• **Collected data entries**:
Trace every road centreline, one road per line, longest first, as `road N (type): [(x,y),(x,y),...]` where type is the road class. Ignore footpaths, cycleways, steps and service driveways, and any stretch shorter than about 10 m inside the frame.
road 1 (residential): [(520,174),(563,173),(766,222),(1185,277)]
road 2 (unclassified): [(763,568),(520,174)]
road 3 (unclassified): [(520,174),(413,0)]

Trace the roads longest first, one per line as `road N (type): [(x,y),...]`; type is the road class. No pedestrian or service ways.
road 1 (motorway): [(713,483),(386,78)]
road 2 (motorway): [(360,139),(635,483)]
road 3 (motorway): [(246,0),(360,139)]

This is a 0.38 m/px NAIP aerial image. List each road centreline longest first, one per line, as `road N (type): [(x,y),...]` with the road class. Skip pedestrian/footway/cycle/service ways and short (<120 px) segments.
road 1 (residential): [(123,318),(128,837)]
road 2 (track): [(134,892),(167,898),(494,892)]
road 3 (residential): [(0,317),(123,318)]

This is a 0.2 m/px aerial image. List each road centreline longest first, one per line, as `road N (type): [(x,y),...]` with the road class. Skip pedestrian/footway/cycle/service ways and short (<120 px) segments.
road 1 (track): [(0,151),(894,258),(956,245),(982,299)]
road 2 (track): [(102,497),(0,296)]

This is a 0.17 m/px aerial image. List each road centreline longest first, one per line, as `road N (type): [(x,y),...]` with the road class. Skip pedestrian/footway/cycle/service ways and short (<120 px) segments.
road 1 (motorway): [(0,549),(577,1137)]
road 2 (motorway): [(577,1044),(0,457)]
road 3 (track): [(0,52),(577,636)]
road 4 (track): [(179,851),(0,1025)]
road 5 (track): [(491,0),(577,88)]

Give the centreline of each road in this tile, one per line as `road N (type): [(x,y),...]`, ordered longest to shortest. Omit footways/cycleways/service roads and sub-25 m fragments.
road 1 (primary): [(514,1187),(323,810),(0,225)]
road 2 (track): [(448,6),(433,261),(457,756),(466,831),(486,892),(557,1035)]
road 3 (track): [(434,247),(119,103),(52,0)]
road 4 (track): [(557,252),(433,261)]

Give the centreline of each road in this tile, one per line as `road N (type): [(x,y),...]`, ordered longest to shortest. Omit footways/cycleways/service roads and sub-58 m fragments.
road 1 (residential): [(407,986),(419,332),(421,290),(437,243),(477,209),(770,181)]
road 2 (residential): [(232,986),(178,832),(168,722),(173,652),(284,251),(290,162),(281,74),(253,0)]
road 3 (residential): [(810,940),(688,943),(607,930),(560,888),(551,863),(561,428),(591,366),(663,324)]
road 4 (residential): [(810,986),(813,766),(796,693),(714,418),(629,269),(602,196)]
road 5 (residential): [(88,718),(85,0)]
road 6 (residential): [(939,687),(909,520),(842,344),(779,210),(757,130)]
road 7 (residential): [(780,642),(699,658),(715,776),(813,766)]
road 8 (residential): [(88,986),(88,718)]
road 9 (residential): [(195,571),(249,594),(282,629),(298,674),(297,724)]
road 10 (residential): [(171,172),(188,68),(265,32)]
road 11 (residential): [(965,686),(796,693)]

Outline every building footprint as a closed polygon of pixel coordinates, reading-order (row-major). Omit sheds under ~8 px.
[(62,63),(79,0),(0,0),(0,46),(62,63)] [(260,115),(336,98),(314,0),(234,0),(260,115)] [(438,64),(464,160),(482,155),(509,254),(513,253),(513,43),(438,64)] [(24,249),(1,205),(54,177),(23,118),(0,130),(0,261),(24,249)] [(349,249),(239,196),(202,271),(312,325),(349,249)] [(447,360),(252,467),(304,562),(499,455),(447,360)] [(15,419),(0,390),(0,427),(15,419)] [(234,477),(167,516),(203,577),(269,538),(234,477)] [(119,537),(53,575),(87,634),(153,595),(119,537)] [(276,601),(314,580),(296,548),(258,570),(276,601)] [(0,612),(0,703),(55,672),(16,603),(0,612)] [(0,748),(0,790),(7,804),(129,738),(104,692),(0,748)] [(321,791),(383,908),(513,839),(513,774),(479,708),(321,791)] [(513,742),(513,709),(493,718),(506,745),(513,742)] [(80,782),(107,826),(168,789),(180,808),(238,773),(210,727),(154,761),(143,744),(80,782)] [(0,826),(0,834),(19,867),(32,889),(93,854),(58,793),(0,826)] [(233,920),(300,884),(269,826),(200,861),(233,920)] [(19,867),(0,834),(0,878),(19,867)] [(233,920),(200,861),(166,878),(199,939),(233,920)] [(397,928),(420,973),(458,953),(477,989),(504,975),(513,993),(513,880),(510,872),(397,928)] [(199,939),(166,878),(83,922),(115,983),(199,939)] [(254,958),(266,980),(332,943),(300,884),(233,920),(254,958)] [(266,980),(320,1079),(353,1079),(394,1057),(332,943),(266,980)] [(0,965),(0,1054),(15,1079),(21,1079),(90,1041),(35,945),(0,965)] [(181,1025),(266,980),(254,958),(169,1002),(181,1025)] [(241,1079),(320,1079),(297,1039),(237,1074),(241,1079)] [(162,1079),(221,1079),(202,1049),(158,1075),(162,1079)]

• **EXERCISE PROMPT**:
Reproduce every record above exactly.

• **ANSWER AREA**:
Trace every road centreline, one road per line, longest first, as `road N (type): [(x,y),(x,y),...]` where type is the road class. Ignore footpaths, cycleways, steps and service driveways, and any stretch shorter than about 10 m inside the frame.
road 1 (residential): [(520,174),(563,173),(766,222),(1185,277)]
road 2 (unclassified): [(763,568),(520,174)]
road 3 (unclassified): [(520,174),(413,0)]

Trace the roads longest first, one per line as `road N (type): [(x,y),...]`; type is the road class. No pedestrian or service ways.
road 1 (motorway): [(713,483),(386,78)]
road 2 (motorway): [(360,139),(635,483)]
road 3 (motorway): [(246,0),(360,139)]

This is a 0.38 m/px NAIP aerial image. List each road centreline longest first, one per line, as `road N (type): [(x,y),...]` with the road class. Skip pedestrian/footway/cycle/service ways and short (<120 px) segments.
road 1 (residential): [(123,318),(128,837)]
road 2 (track): [(134,892),(167,898),(494,892)]
road 3 (residential): [(0,317),(123,318)]

This is a 0.2 m/px aerial image. List each road centreline longest first, one per line, as `road N (type): [(x,y),...]` with the road class. Skip pedestrian/footway/cycle/service ways and short (<120 px) segments.
road 1 (track): [(0,151),(894,258),(956,245),(982,299)]
road 2 (track): [(102,497),(0,296)]

This is a 0.17 m/px aerial image. List each road centreline longest first, one per line, as `road N (type): [(x,y),...]` with the road class. Skip pedestrian/footway/cycle/service ways and short (<120 px) segments.
road 1 (motorway): [(0,549),(577,1137)]
road 2 (motorway): [(577,1044),(0,457)]
road 3 (track): [(0,52),(577,636)]
road 4 (track): [(179,851),(0,1025)]
road 5 (track): [(491,0),(577,88)]

Give the centreline of each road in this tile, one per line as `road N (type): [(x,y),...]`, ordered longest to shortest. Omit footways/cycleways/service roads and sub-25 m fragments.
road 1 (primary): [(514,1187),(323,810),(0,225)]
road 2 (track): [(448,6),(433,261),(457,756),(466,831),(486,892),(557,1035)]
road 3 (track): [(434,247),(119,103),(52,0)]
road 4 (track): [(557,252),(433,261)]

Give the centreline of each road in this tile, one per line as `road N (type): [(x,y),...]`, ordered longest to shortest. Omit footways/cycleways/service roads and sub-58 m fragments.
road 1 (residential): [(407,986),(419,332),(421,290),(437,243),(477,209),(770,181)]
road 2 (residential): [(232,986),(178,832),(168,722),(173,652),(284,251),(290,162),(281,74),(253,0)]
road 3 (residential): [(810,940),(688,943),(607,930),(560,888),(551,863),(561,428),(591,366),(663,324)]
road 4 (residential): [(810,986),(813,766),(796,693),(714,418),(629,269),(602,196)]
road 5 (residential): [(88,718),(85,0)]
road 6 (residential): [(939,687),(909,520),(842,344),(779,210),(757,130)]
road 7 (residential): [(780,642),(699,658),(715,776),(813,766)]
road 8 (residential): [(88,986),(88,718)]
road 9 (residential): [(195,571),(249,594),(282,629),(298,674),(297,724)]
road 10 (residential): [(171,172),(188,68),(265,32)]
road 11 (residential): [(965,686),(796,693)]

Outline every building footprint as a closed polygon of pixel coordinates, reading-order (row-major). Omit sheds under ~8 px.
[(62,63),(79,0),(0,0),(0,46),(62,63)] [(260,115),(336,98),(314,0),(234,0),(260,115)] [(438,64),(464,160),(482,155),(509,254),(513,253),(513,43),(438,64)] [(24,249),(1,205),(54,177),(23,118),(0,130),(0,261),(24,249)] [(349,249),(239,196),(202,271),(312,325),(349,249)] [(447,360),(252,467),(304,562),(499,455),(447,360)] [(15,419),(0,390),(0,427),(15,419)] [(234,477),(167,516),(203,577),(269,538),(234,477)] [(119,537),(53,575),(87,634),(153,595),(119,537)] [(276,601),(314,580),(296,548),(258,570),(276,601)] [(0,612),(0,703),(55,672),(16,603),(0,612)] [(0,748),(0,790),(7,804),(129,738),(104,692),(0,748)] [(321,791),(383,908),(513,839),(513,774),(479,708),(321,791)] [(513,742),(513,709),(493,718),(506,745),(513,742)] [(80,782),(107,826),(168,789),(180,808),(238,773),(210,727),(154,761),(143,744),(80,782)] [(0,826),(0,834),(19,867),(32,889),(93,854),(58,793),(0,826)] [(233,920),(300,884),(269,826),(200,861),(233,920)] [(19,867),(0,834),(0,878),(19,867)] [(233,920),(200,861),(166,878),(199,939),(233,920)] [(397,928),(420,973),(458,953),(477,989),(504,975),(513,993),(513,880),(510,872),(397,928)] [(199,939),(166,878),(83,922),(115,983),(199,939)] [(254,958),(266,980),(332,943),(300,884),(233,920),(254,958)] [(266,980),(320,1079),(353,1079),(394,1057),(332,943),(266,980)] [(0,965),(0,1054),(15,1079),(21,1079),(90,1041),(35,945),(0,965)] [(181,1025),(266,980),(254,958),(169,1002),(181,1025)] [(241,1079),(320,1079),(297,1039),(237,1074),(241,1079)] [(162,1079),(221,1079),(202,1049),(158,1075),(162,1079)]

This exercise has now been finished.